* START DATA SHOWN *

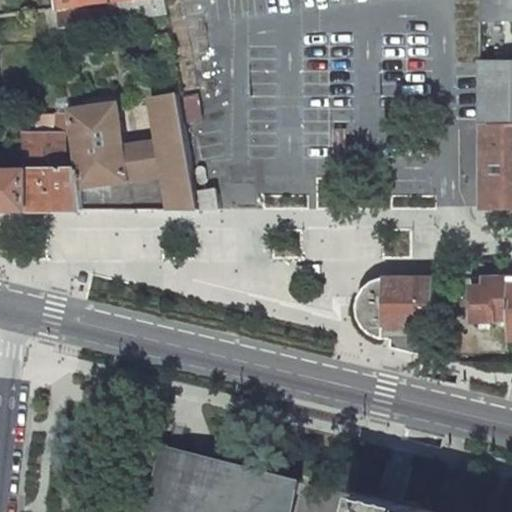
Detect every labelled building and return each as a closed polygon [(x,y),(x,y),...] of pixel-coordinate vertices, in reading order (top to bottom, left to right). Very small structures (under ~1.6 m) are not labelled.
[(55,0),(57,10),(60,28),(169,13),(166,0),(55,0)] [(511,0),(482,0),(482,20),(511,20),(511,0)] [(57,10),(49,11),(50,23),(51,23),(53,43),(62,42),(60,28),(57,10)] [(75,41),(65,42),(70,74),(80,73),(75,41)] [(511,62),(482,62),(481,208),(511,207),(511,62)] [(200,95),(187,97),(191,122),(203,120),(200,95)] [(198,192),(182,97),(155,101),(162,142),(162,144),(163,149),(147,151),(127,155),(125,140),(120,141),(118,129),(124,129),(120,102),(72,109),(73,113),(80,168),(81,168),(86,209),(135,209),(131,183),(136,182),(140,209),(201,209),(198,192)] [(0,210),(85,209),(80,168),(73,113),(58,113),(59,132),(39,132),(39,123),(29,123),(29,132),(27,132),(28,164),(22,164),(23,169),(0,169),(0,210)] [(147,144),(146,148),(147,151),(163,149),(162,144),(162,142),(147,144)] [(198,192),(201,209),(220,209),(217,189),(198,192)] [(397,337),(396,328),(437,328),(435,276),(386,278),(384,338),(395,337),(397,337)] [(497,319),(511,318),(511,277),(497,277),(497,286),(488,286),(476,286),(476,321),(497,320),(497,319)] [(497,286),(497,277),(488,277),(488,286),(497,286)] [(384,338),(386,278),(375,281),(367,288),(361,298),(360,302),(359,308),(361,319),(367,327),(374,334),(384,338)] [(396,328),(397,337),(437,337),(437,328),(396,328)] [(395,347),(437,356),(437,337),(397,337),(395,337),(395,347)] [(197,453),(169,447),(153,511),(296,511),(303,481),(196,456),(197,453)] [(435,511),(435,510),(358,492),(352,511),(435,511)]
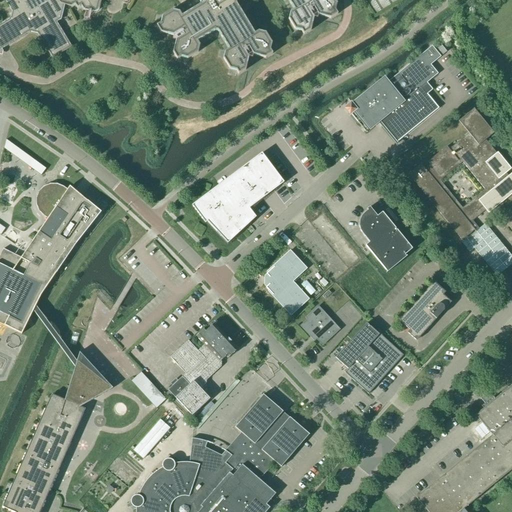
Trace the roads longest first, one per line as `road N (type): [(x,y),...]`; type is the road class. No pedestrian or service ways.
road 1 (unclassified): [(215,282),(87,161),(0,102)]
road 2 (unclassified): [(376,455),(215,282)]
road 3 (unclassified): [(376,455),(511,307)]
road 4 (residential): [(215,282),(351,157)]
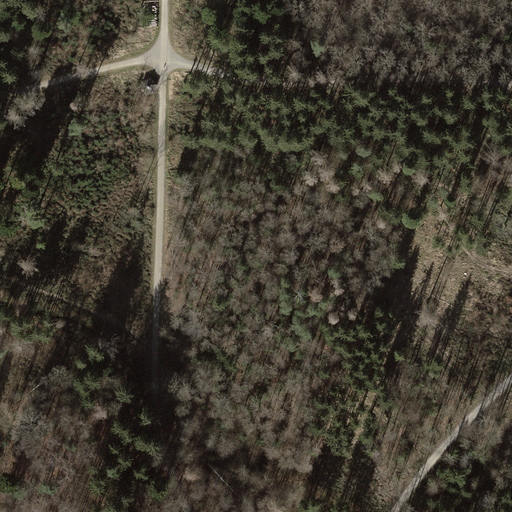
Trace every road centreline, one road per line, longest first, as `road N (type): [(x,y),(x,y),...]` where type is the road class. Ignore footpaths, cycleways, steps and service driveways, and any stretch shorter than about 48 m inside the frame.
road 1 (track): [(511,81),(266,85),(162,58),(0,96)]
road 2 (track): [(165,0),(155,351)]
road 3 (track): [(511,376),(432,459),(396,511)]
road 4 (track): [(155,351),(153,403),(189,511)]
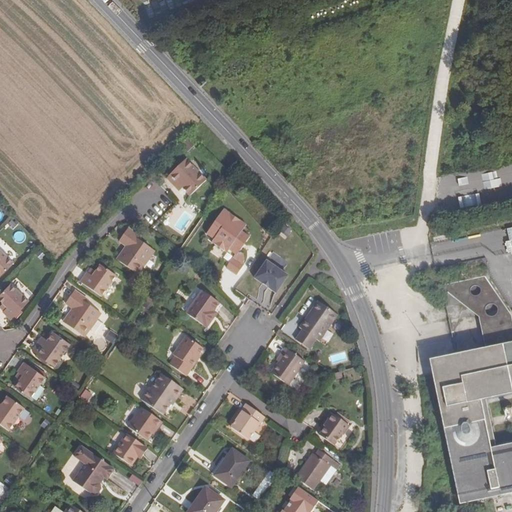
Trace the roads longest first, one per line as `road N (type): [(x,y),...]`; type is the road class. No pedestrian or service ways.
road 1 (tertiary): [(382,511),(386,431),(377,353),(342,267),(315,226),(101,0)]
road 2 (residential): [(259,331),(133,511)]
road 3 (residential): [(143,193),(63,269),(10,345),(0,347)]
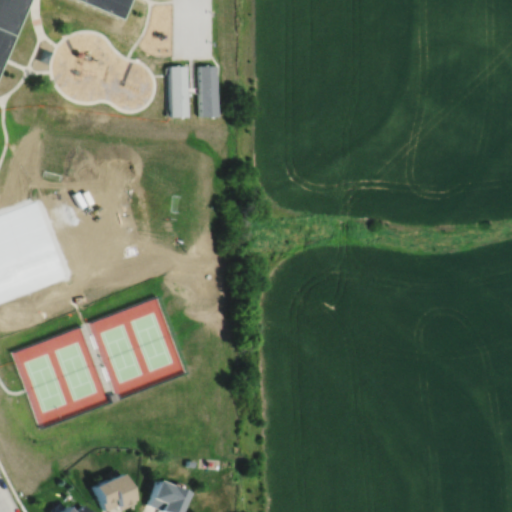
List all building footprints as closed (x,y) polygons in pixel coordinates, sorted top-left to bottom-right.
[(0,0),(0,56),(23,0),(80,0),(117,16),(123,0),(0,0)] [(166,64),(166,114),(183,114),(183,63),(166,64)] [(195,63),(196,114),(213,114),(212,63),(195,63)] [(87,334),(92,347),(95,346),(90,333),(87,334)] [(99,365),(104,379),(108,377),(102,364),(99,365)] [(105,394),(107,401),(115,398),(112,391),(105,394)] [(184,457),(184,464),(191,465),(192,458),(184,457)] [(87,481),(100,508),(112,502),(114,507),(130,499),(114,468),(87,481)] [(151,475),(144,493),(145,494),(142,502),(154,507),(153,508),(162,511),(171,511),(181,487),(151,475)] [(48,511),(85,511),(78,502),(68,510),(62,501),(48,511)]
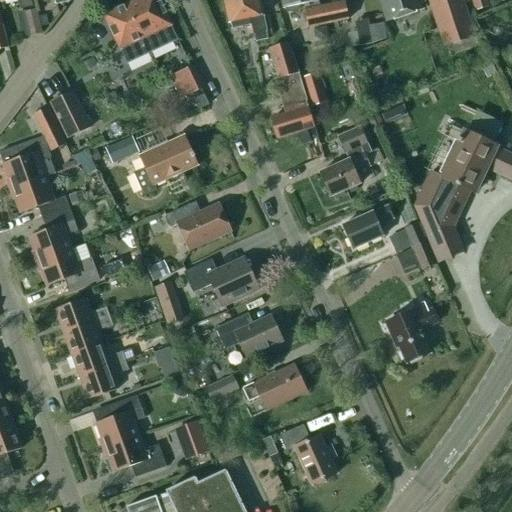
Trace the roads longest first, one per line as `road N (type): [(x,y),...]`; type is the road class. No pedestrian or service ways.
road 1 (residential): [(412,496),(186,0)]
road 2 (residential): [(58,471),(0,275)]
road 3 (tertiary): [(412,496),(511,357)]
road 4 (residential): [(0,109),(83,0)]
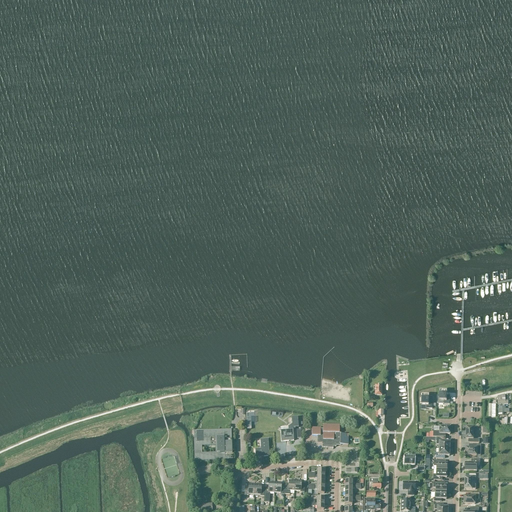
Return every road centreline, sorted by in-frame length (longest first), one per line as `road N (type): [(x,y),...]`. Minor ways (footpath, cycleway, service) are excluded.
road 1 (residential): [(336,511),(336,463),(238,471),(234,511)]
road 2 (residential): [(454,511),(458,370)]
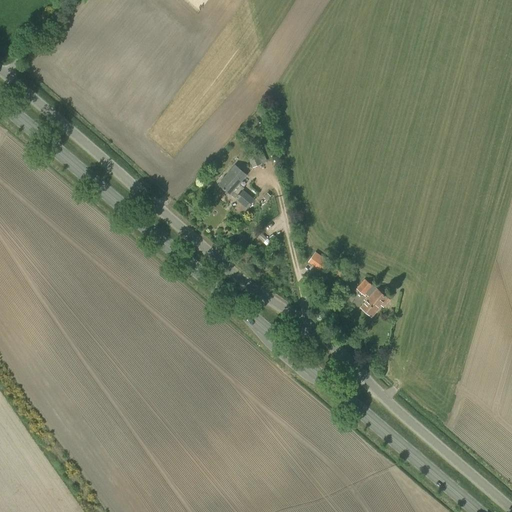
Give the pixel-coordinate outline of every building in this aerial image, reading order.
[(253,168),(267,162),(262,149),(247,156),(253,168)] [(242,191),(236,186),(246,175),(235,165),(219,184),(230,194),(232,191),(237,196),(235,198),(246,208),(253,200),(242,190),(242,191)] [(322,273),(330,261),(315,251),(308,263),(322,273)] [(342,278),(346,272),(337,265),(332,271),(342,278)] [(390,300),(375,287),(365,278),(356,288),(365,296),(367,295),(368,296),(364,300),(365,301),(360,307),(372,317),(382,306),(384,307),(390,300)]
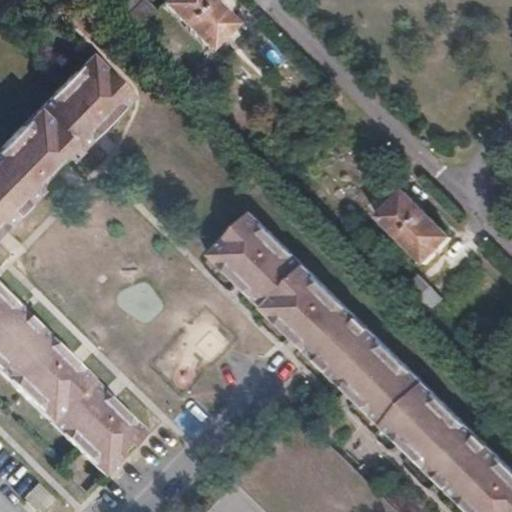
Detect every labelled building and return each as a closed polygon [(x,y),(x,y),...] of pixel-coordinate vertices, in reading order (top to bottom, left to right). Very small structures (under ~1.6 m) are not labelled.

* END DATA SHOWN *

Recast every line of the entries as a Markdown table with the columns "Row" and "Entry line," skipping any blank lines. Leave the pictures out of the table.

| Row | Entry line |
|---|---|
| 1 | Detect every labelled building and return each as a closed polygon [(x,y),(x,y),...] of pixel-coordinate vertices, in reading order (top to bottom, left to right). Very small structures (under ~1.6 m) are not labelled. |
| 2 | [(55,0),(57,10),(60,28),(169,13),(166,0),(55,0)] [(511,0),(482,0),(482,20),(511,20),(511,0)] [(57,10),(49,11),(50,23),(51,23),(53,43),(62,42),(60,28),(57,10)] [(75,41),(65,42),(70,74),(80,73),(75,41)] [(511,62),(482,62),(481,208),(511,207),(511,62)] [(200,95),(187,97),(191,122),(203,120),(200,95)] [(198,192),(182,97),(155,101),(162,142),(162,144),(163,149),(147,151),(127,155),(125,140),(120,141),(118,129),(124,129),(120,102),(72,109),(73,113),(80,168),(81,168),(86,209),(135,209),(131,183),(136,182),(140,209),(201,209),(198,192)] [(0,210),(85,209),(80,168),(73,113),(58,113),(59,132),(39,132),(39,123),(29,123),(29,132),(27,132),(28,164),(22,164),(23,169),(0,169),(0,210)] [(147,144),(146,148),(147,151),(163,149),(162,144),(162,142),(147,144)] [(198,192),(201,209),(220,209),(217,189),(198,192)] [(397,337),(396,328),(437,328),(435,276),(386,278),(384,338),(395,337),(397,337)] [(497,319),(511,318),(511,277),(497,277),(497,286),(488,286),(476,286),(476,321),(497,320),(497,319)] [(497,286),(497,277),(488,277),(488,286),(497,286)] [(384,338),(386,278),(375,281),(367,288),(361,298),(360,302),(359,308),(361,319),(367,327),(374,334),(384,338)] [(396,328),(397,337),(437,337),(437,328),(396,328)] [(395,347),(437,356),(437,337),(397,337),(395,337),(395,347)] [(197,453),(169,447),(153,511),(296,511),(303,481),(196,456),(197,453)] [(435,511),(435,510),(358,492),(352,511),(435,511)] |
| 3 | Trace the roads longest first, one per line as `road N (type): [(x,y),...]`; type is the road class. No pedestrian or service ways. |
| 4 | road 1 (unclassified): [(215,282),(87,161),(0,102)] |
| 5 | road 2 (unclassified): [(376,455),(215,282)] |
| 6 | road 3 (unclassified): [(376,455),(511,307)] |
| 7 | road 4 (residential): [(215,282),(351,157)] |
| 8 | Trace every road centreline, one road per line, longest first, as `road N (type): [(x,y),(x,y),...]` where type is the road class. Ignore footpaths, cycleways, steps and service driveways, and any stretch shorter than about 48 m inside the frame. |
| 9 | road 1 (track): [(511,81),(266,85),(162,58),(0,96)] |
| 10 | road 2 (track): [(165,0),(155,351)] |
| 11 | road 3 (track): [(511,376),(432,459),(396,511)] |
| 12 | road 4 (track): [(155,351),(153,403),(189,511)] |
| 13 | Trace the roads longest first, one per line as `road N (type): [(x,y),...]`; type is the road class. No pedestrian or service ways. |
| 14 | road 1 (tertiary): [(382,511),(386,431),(377,353),(342,267),(315,226),(101,0)] |
| 15 | road 2 (residential): [(259,331),(133,511)] |
| 16 | road 3 (residential): [(143,193),(63,269),(10,345),(0,347)] |
| 17 | List all building footprints as closed (x,y) polygons in pixel coordinates, sorted top-left to bottom-right. |
| 18 | [(0,0),(0,56),(23,0),(80,0),(117,16),(123,0),(0,0)] [(166,64),(166,114),(183,114),(183,63),(166,64)] [(195,63),(196,114),(213,114),(212,63),(195,63)] [(87,334),(92,347),(95,346),(90,333),(87,334)] [(99,365),(104,379),(108,377),(102,364),(99,365)] [(105,394),(107,401),(115,398),(112,391),(105,394)] [(184,457),(184,464),(191,465),(192,458),(184,457)] [(87,481),(100,508),(112,502),(114,507),(130,499),(114,468),(87,481)] [(151,475),(144,493),(145,494),(142,502),(154,507),(153,508),(162,511),(171,511),(181,487),(151,475)] [(48,511),(85,511),(78,502),(68,510),(62,501),(48,511)] |
| 19 | Trace the roads longest first, one per line as `road N (type): [(x,y),...]`; type is the road class. No pedestrian or service ways. |
| 20 | road 1 (residential): [(412,496),(186,0)] |
| 21 | road 2 (residential): [(58,471),(0,275)] |
| 22 | road 3 (tertiary): [(412,496),(511,357)] |
| 23 | road 4 (residential): [(0,109),(83,0)] |
| 24 | Return every road centreline, sorted by in-frame length (longest first), one per line as `road N (type): [(x,y),...]`. Minor ways (footpath, cycleway, service) are excluded. |
| 25 | road 1 (residential): [(336,511),(336,463),(238,471),(234,511)] |
| 26 | road 2 (residential): [(454,511),(458,370)] |
| 27 | Give the pixel-coordinate outline of every building in this aerial image, reading order. |
| 28 | [(253,168),(267,162),(262,149),(247,156),(253,168)] [(242,191),(236,186),(246,175),(235,165),(219,184),(230,194),(232,191),(237,196),(235,198),(246,208),(253,200),(242,190),(242,191)] [(322,273),(330,261),(315,251),(308,263),(322,273)] [(342,278),(346,272),(337,265),(332,271),(342,278)] [(390,300),(375,287),(365,278),(356,288),(365,296),(367,295),(368,296),(364,300),(365,301),(360,307),(372,317),(382,306),(384,307),(390,300)] |
| 29 | Detect every labelled building and return each as a closed polygon [(x,y),(x,y),...] of pixel-coordinate vertices, in reading order (top to bottom, left to right). Very small structures (under ~1.6 m) are not labelled. |